## EXERCISE
Below are some records; output exactly the lines from the line with "none -> brown brick F2:H2 level 1" to the line with "none -> brown brick I2 level 1", both ends kept, and nothing more.

==== RECORDED INFORMATION

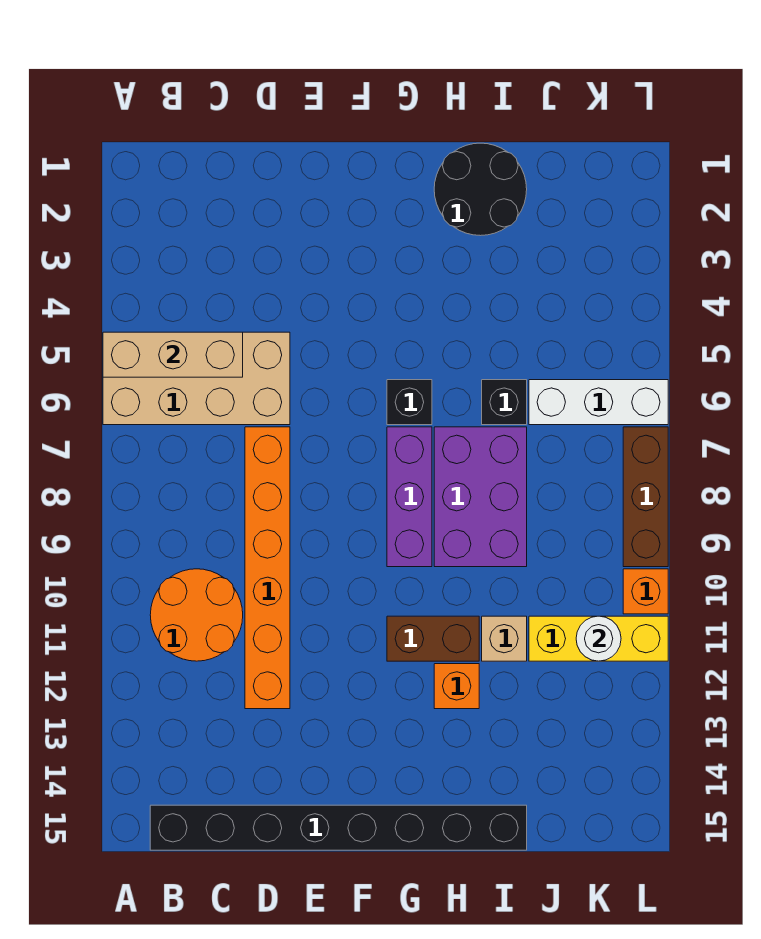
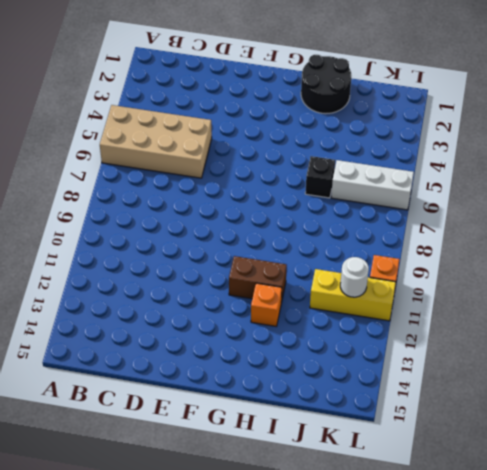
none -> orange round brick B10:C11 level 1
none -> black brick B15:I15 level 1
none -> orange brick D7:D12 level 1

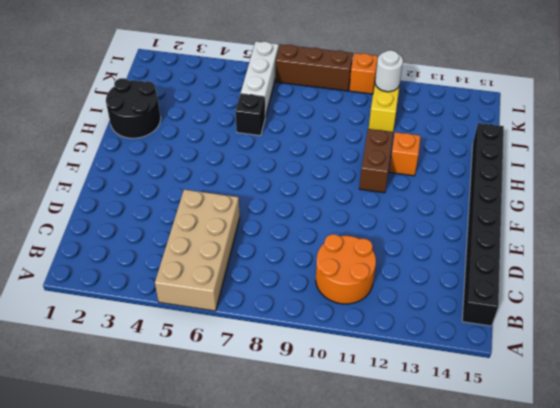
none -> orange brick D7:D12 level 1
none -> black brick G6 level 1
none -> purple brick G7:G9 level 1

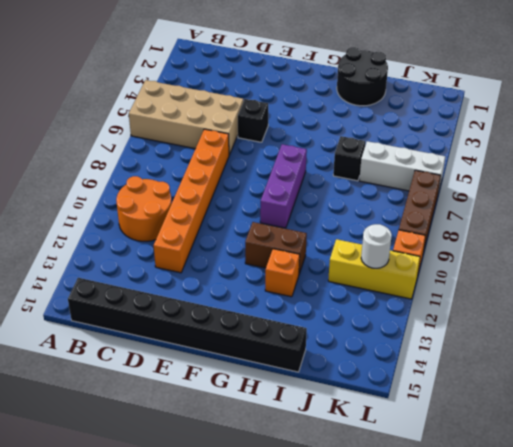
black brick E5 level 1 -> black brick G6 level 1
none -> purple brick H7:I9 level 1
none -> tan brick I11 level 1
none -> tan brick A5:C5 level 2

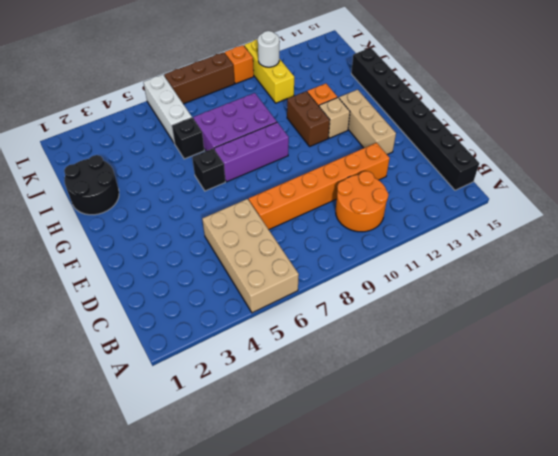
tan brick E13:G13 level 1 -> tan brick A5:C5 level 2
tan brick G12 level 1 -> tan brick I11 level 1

========
==== RECORDED INFORMATION

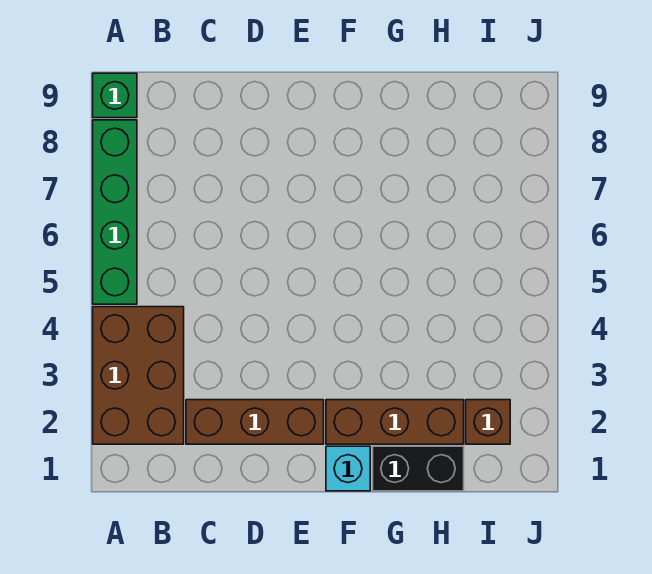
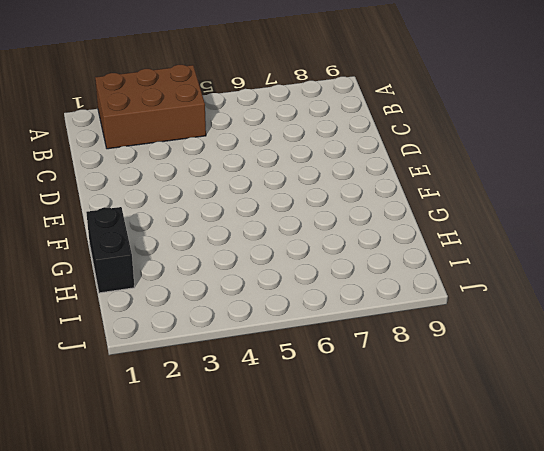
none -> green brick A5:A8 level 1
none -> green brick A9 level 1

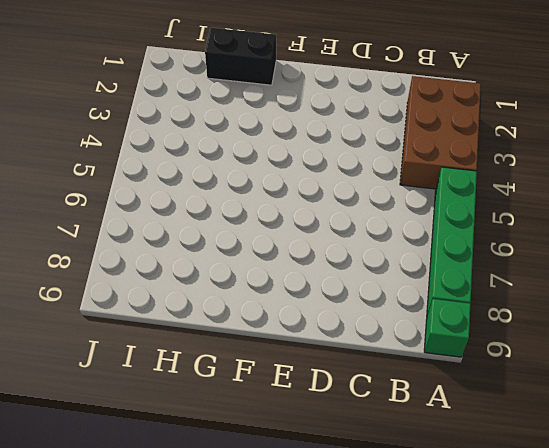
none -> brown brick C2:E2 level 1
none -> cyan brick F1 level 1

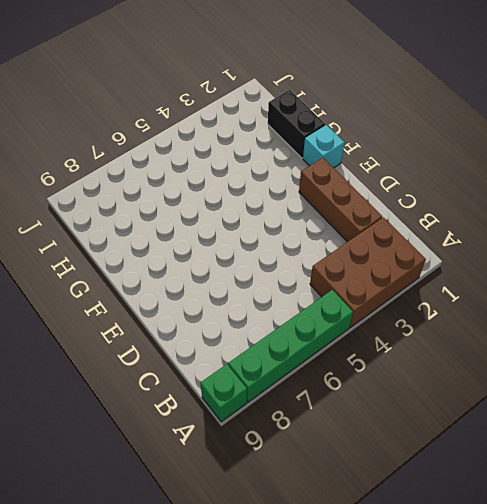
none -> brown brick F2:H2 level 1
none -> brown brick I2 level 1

========

## EXPECTED ANSWER
none -> brown brick F2:H2 level 1
none -> brown brick I2 level 1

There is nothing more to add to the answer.